→ **How to complete this task**
Each line below that carries the string "objects" must appear in the answer.

→ **Records for processing**
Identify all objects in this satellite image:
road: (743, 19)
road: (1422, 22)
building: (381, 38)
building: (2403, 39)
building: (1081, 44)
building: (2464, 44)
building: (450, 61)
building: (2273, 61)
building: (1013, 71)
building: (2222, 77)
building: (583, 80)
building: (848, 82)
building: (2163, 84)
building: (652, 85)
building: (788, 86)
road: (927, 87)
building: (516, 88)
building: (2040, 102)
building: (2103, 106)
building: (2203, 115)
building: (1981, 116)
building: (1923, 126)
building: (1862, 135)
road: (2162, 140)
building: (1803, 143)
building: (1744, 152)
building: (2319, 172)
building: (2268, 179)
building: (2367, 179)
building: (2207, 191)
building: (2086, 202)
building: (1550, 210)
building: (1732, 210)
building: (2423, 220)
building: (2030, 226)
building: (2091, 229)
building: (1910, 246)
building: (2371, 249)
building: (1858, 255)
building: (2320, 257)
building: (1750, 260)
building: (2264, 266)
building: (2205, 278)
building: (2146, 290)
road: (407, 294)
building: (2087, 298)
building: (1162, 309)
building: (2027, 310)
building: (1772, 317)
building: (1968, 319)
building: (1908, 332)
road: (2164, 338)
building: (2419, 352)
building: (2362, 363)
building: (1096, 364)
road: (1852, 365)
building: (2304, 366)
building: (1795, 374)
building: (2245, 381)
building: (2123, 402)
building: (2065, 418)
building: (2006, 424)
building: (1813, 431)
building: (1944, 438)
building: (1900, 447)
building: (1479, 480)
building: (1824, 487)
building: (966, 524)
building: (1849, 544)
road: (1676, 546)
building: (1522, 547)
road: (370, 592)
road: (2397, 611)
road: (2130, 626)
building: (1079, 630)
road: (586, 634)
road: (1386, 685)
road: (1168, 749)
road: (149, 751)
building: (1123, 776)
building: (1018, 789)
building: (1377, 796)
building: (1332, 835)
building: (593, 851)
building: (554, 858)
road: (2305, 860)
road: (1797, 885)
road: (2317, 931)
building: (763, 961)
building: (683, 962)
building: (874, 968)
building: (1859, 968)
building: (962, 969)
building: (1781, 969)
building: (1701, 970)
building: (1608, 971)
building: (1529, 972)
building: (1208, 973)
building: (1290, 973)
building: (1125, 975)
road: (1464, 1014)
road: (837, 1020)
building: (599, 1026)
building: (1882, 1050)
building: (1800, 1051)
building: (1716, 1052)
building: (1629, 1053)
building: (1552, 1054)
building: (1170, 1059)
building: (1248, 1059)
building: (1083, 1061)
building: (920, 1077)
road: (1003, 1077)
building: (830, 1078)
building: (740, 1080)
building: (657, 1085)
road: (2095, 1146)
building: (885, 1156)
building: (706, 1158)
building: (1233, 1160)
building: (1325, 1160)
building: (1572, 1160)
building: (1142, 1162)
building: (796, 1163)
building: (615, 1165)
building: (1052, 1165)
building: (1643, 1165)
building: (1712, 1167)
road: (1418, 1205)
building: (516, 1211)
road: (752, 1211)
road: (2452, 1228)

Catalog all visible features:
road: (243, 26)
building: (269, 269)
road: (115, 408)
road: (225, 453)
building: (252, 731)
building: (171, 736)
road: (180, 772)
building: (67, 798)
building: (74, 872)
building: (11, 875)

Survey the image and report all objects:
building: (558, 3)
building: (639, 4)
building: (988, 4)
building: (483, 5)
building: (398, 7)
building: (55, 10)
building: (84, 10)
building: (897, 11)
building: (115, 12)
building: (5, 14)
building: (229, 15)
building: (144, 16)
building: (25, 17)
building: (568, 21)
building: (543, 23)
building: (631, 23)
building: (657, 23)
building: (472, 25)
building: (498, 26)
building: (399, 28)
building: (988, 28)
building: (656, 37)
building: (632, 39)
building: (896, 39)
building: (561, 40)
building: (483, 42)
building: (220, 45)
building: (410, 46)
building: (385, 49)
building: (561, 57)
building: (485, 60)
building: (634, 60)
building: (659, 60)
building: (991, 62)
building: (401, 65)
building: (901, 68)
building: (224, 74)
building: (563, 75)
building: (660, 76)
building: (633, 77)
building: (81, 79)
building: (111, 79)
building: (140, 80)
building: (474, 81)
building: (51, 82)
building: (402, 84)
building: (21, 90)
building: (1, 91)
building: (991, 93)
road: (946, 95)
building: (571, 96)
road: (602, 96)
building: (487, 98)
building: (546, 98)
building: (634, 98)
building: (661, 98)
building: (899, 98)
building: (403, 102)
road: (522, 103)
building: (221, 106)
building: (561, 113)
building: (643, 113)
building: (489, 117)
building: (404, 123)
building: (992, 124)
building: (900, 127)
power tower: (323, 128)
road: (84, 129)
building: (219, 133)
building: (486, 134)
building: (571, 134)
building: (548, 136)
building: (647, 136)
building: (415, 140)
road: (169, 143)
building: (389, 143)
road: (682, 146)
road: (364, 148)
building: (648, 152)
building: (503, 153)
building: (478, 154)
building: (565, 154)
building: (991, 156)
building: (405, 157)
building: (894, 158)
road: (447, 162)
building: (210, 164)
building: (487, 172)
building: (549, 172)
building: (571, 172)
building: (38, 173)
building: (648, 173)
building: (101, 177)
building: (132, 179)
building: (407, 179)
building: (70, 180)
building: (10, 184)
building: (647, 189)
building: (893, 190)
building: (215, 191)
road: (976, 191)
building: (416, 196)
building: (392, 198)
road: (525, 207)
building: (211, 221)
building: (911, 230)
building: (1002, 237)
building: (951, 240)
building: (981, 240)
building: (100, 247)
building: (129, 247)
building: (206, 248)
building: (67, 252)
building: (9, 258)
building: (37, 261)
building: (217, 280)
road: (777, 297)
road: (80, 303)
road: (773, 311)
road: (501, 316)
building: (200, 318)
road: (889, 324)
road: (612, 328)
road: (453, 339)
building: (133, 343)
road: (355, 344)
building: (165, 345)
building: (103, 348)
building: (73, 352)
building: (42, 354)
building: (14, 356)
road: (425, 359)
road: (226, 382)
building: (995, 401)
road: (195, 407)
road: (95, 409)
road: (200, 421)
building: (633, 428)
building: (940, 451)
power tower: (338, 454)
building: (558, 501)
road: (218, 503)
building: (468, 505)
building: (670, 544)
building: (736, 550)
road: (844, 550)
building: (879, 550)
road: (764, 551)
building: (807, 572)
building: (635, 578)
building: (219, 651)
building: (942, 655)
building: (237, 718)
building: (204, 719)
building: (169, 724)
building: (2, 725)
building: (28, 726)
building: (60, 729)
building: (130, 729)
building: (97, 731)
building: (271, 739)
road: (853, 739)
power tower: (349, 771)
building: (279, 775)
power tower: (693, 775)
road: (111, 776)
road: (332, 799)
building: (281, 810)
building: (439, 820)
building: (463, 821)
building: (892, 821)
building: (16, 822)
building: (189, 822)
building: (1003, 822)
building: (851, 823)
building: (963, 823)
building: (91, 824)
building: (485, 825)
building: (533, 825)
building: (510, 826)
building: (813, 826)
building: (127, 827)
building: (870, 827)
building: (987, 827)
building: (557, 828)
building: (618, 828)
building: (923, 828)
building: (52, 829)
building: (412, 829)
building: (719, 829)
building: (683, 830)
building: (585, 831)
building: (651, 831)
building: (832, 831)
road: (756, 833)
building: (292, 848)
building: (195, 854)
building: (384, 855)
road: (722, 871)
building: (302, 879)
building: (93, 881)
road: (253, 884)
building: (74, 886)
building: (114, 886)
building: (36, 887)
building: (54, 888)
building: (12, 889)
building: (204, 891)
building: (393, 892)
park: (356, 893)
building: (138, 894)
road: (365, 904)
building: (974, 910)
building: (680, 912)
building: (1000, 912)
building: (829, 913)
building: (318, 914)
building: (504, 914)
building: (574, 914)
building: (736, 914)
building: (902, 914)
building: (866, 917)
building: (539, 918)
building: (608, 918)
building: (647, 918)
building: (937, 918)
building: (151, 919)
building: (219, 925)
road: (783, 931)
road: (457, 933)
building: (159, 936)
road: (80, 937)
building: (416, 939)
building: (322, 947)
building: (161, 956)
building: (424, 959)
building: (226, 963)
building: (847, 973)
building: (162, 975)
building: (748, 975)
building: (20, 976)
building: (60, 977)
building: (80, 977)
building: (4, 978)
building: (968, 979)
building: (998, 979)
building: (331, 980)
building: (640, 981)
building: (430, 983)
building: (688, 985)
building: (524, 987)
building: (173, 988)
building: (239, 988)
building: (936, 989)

→ **Response below**
Identify all objects in this satellite image:
Survey the image and report all objects:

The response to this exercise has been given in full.